** Opening Given records block **
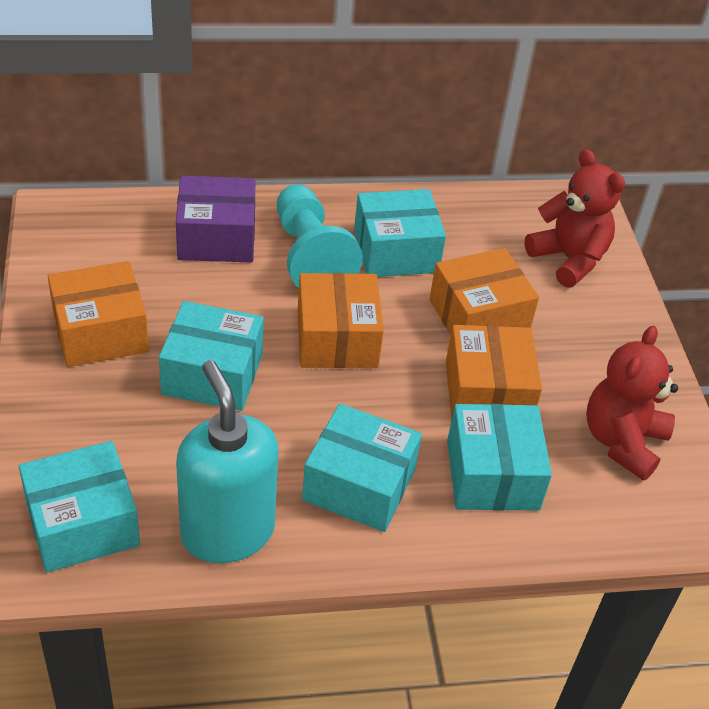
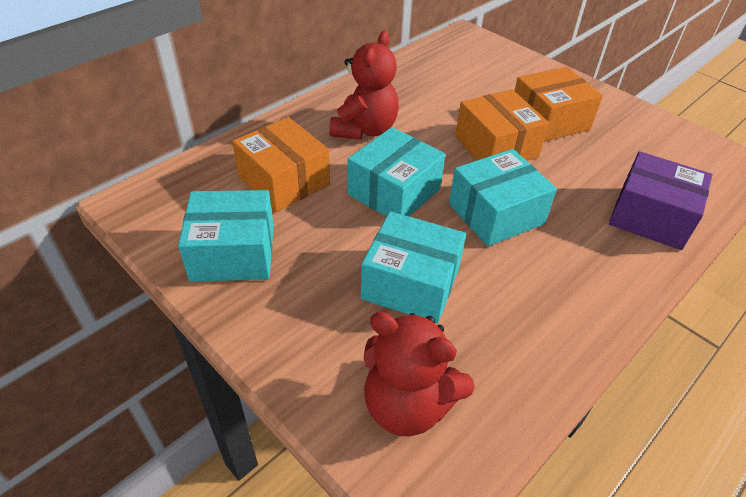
orange box: 4 -> 3
turquoise box: 5 -> 4
turquoise pawn: 1 -> 0
turquoise soap dispenser: 1 -> 0

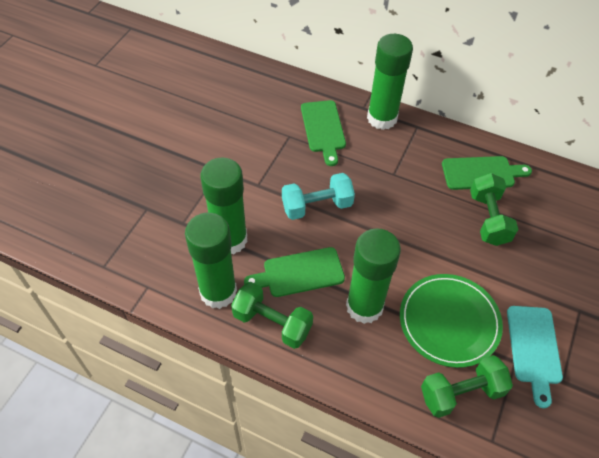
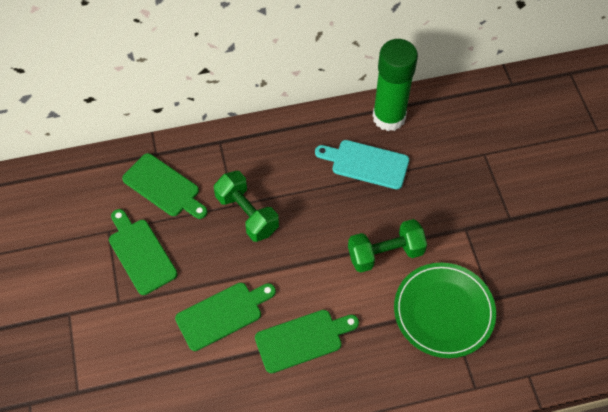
green cutting board: 3 -> 4
green dumbbell: 3 -> 2
green glue stick: 4 -> 1
turquoise dumbbell: 1 -> 0

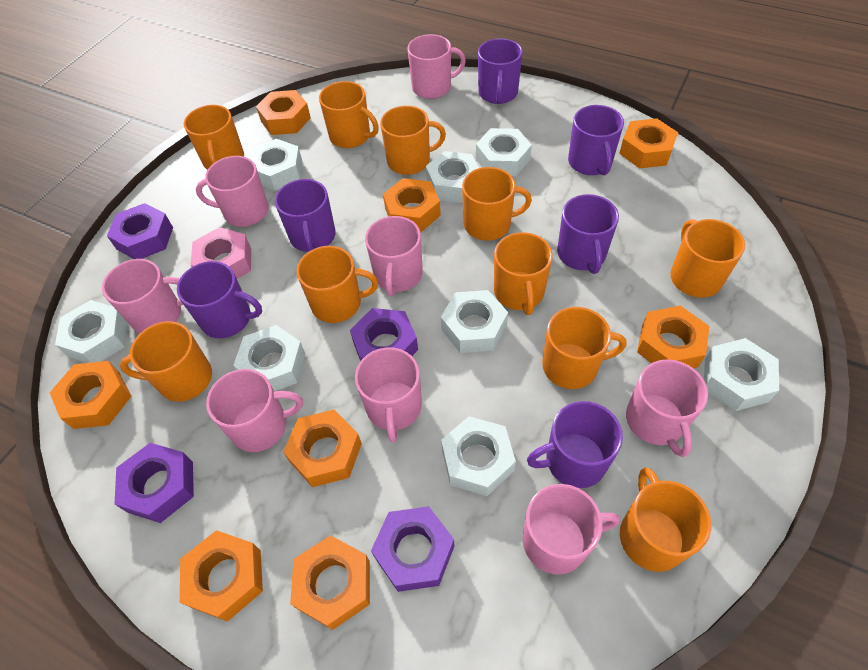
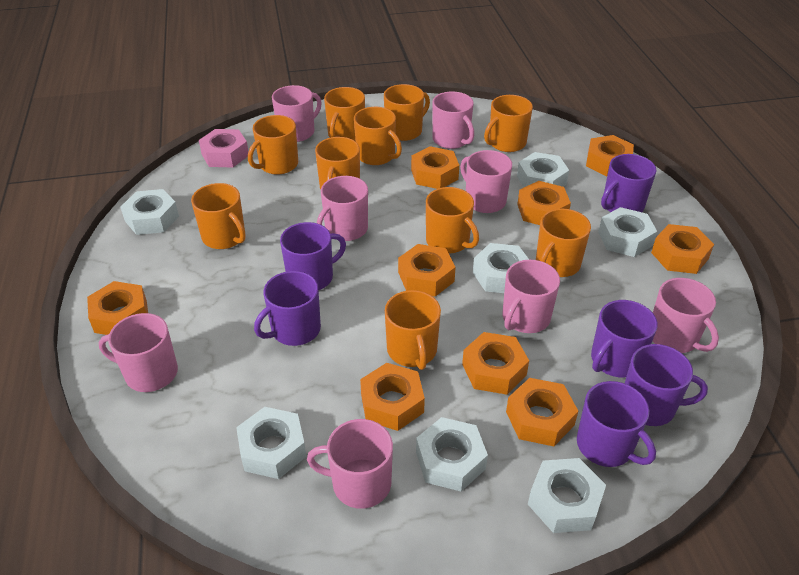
orange nut: 8 -> 9
purple nut: 4 -> 0
white nut: 8 -> 7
** Closing Given records block **
→ Task description:
Copy out all lines of the listing above that include "dumbbell".

→ Response:
green dumbbell: 3 -> 2
turquoise dumbbell: 1 -> 0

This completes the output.